*Assignment*. Your task is to copy the lines of the data below from the line holding "orange padlock: 3 -> 2" through the line holding "pink padlock: 1 -> 3", inclusive, exactly and with nothing added.

*Material provided*.
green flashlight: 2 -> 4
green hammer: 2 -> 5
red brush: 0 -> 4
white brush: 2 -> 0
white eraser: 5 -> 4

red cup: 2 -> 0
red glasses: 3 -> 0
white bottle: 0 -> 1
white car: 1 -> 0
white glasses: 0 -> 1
* * *
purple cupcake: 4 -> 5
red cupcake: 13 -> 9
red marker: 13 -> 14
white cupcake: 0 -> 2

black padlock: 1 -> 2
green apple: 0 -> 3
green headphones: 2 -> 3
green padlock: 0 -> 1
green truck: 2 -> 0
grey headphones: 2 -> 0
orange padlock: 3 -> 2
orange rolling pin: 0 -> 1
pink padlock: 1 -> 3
* * *
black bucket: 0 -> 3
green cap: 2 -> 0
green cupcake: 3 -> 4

*Answer to this task*.
orange padlock: 3 -> 2
orange rolling pin: 0 -> 1
pink padlock: 1 -> 3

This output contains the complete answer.